[Scene difference descriptions]
<<<<

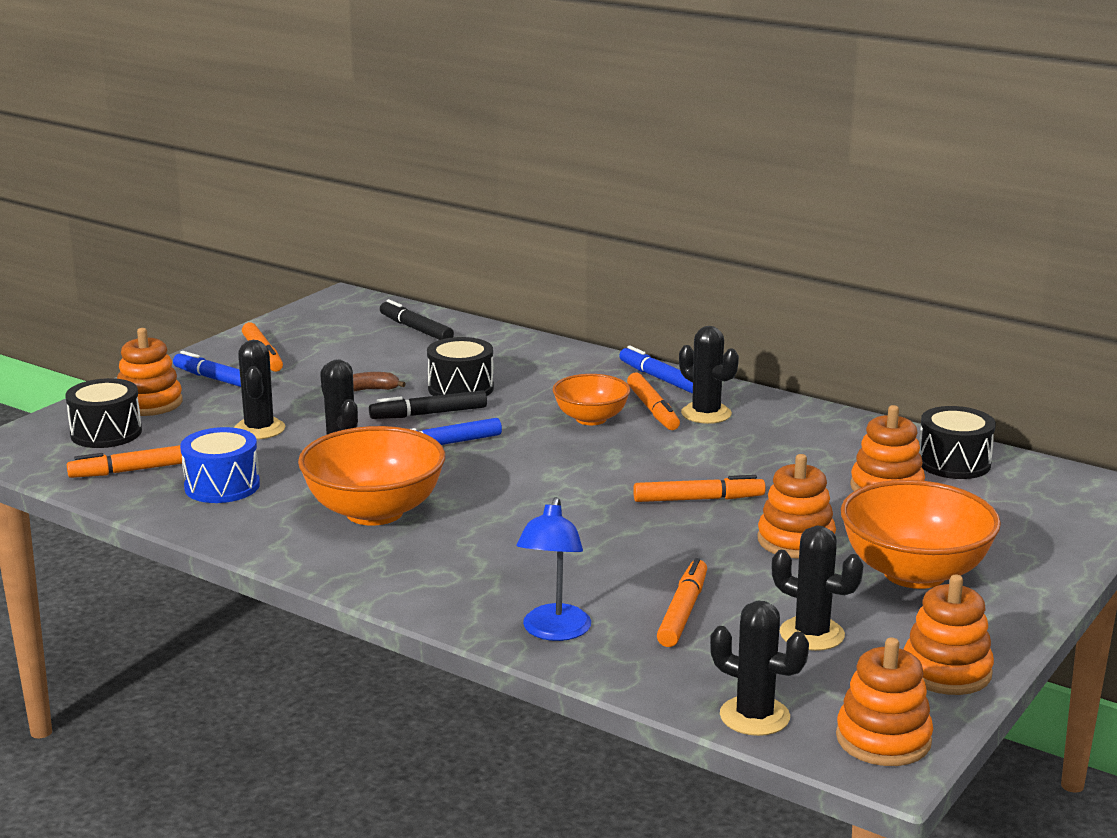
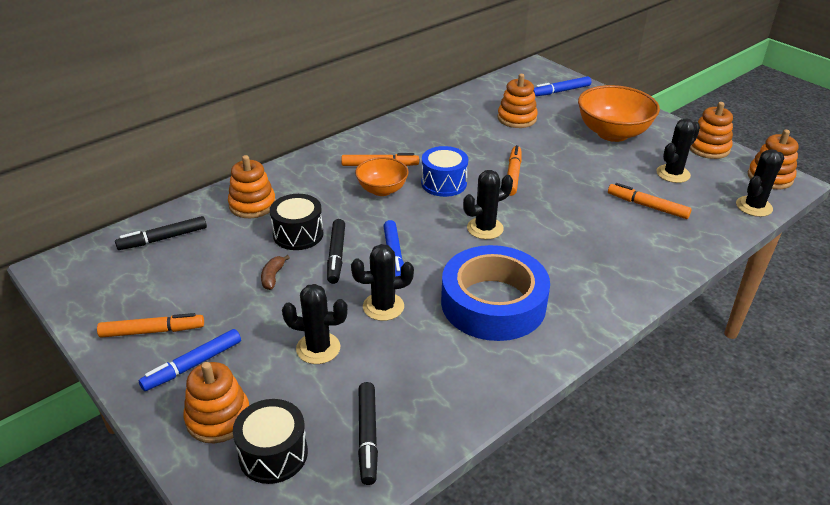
camera: 75 degrees left, 15 degrees up
(134, 470) = (368, 436): orange marker -> black marker
(222, 486) = (422, 380): blue drum -> blue drum (444, 183)
(374, 512) = (493, 303): orange bowl -> blue tape
(554, 632) = (668, 253): blue lamp -> none
(660, 379) = (333, 154): blue marker -> blue marker (560, 91)
(706, 414) = (396, 149): black cactus -> black cactus (485, 228)
(796, 541) = (571, 156): orange stacking toy -> orange stacking toy (252, 205)
(953, 463) = (494, 95): black drum -> none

>>>>

**ACTIVITY:** Would you copy out all the data exactly, without the images?

**FINISHED EXERCISE:**
camera: 75 degrees left, 15 degrees up
(134, 470) = (368, 436): orange marker -> black marker
(222, 486) = (422, 380): blue drum -> blue drum (444, 183)
(374, 512) = (493, 303): orange bowl -> blue tape
(554, 632) = (668, 253): blue lamp -> none
(660, 379) = (333, 154): blue marker -> blue marker (560, 91)
(706, 414) = (396, 149): black cactus -> black cactus (485, 228)
(796, 541) = (571, 156): orange stacking toy -> orange stacking toy (252, 205)
(953, 463) = (494, 95): black drum -> none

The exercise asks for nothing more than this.